(What is expected) Narrow the data below down to the lines containing "brick".

Scene comparison data
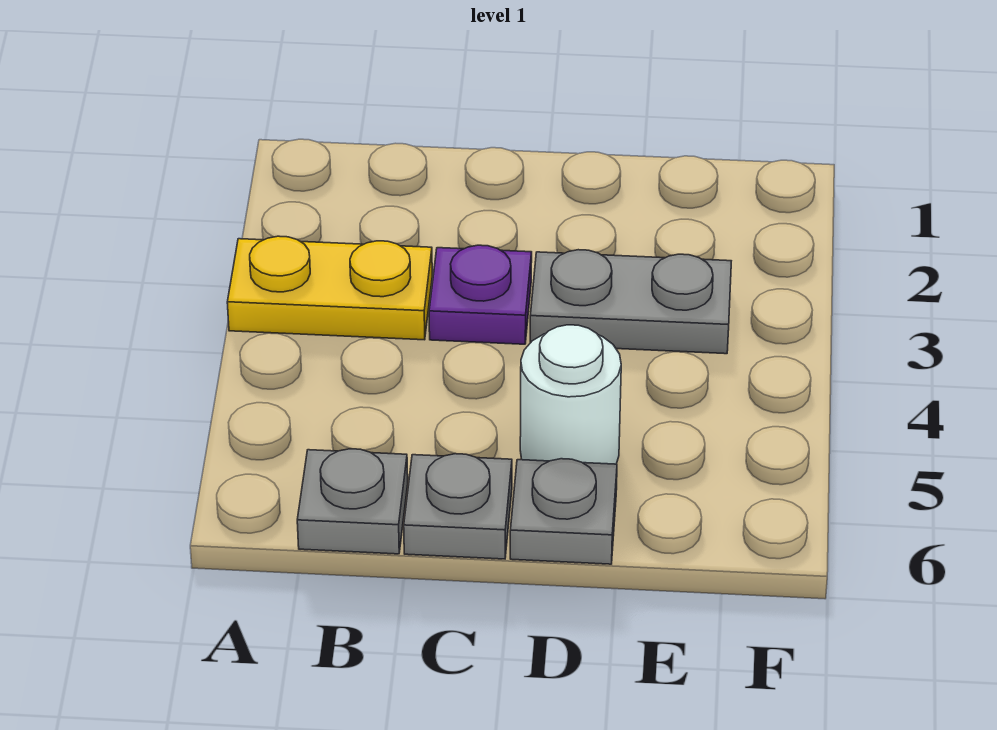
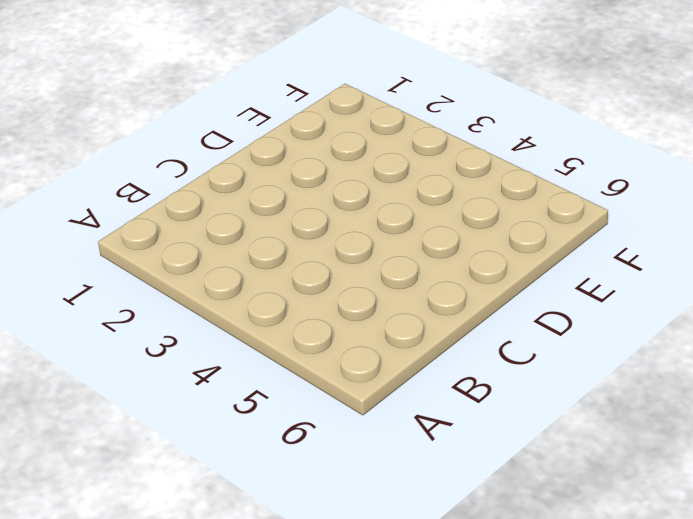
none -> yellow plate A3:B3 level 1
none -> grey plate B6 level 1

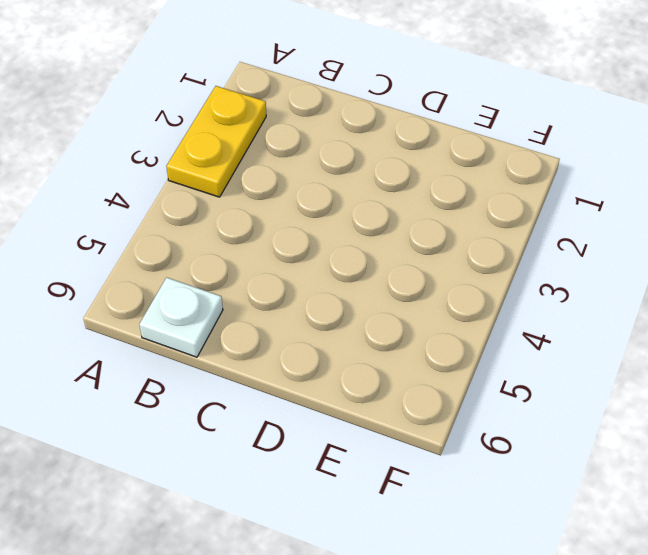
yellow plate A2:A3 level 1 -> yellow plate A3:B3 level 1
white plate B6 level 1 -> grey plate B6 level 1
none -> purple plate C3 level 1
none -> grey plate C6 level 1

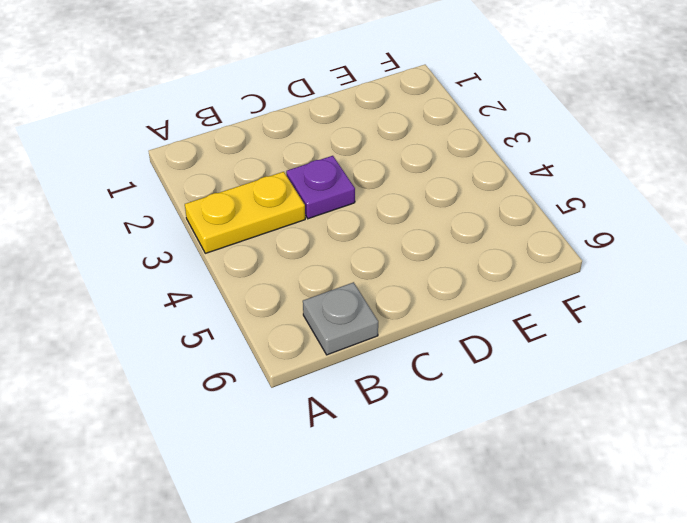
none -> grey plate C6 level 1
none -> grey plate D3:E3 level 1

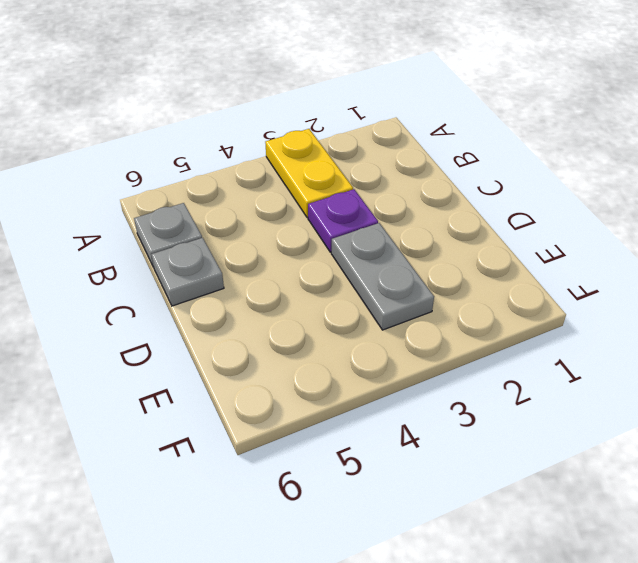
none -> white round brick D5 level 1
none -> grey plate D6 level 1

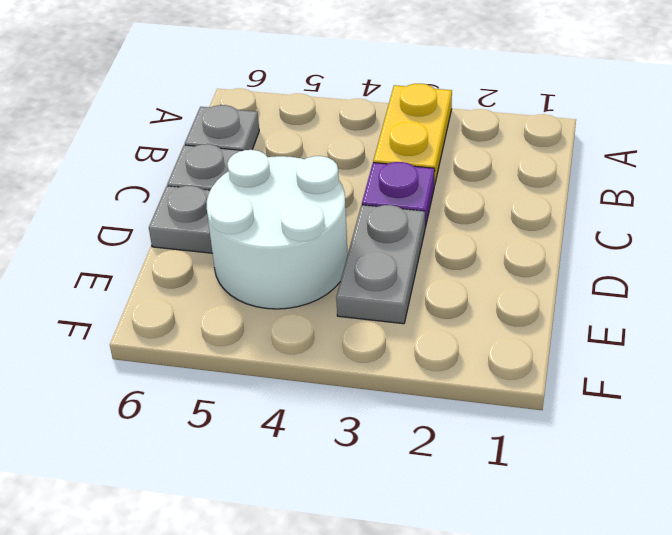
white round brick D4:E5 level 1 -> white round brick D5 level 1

(Task result)
none -> white round brick D5 level 1
white round brick D4:E5 level 1 -> white round brick D5 level 1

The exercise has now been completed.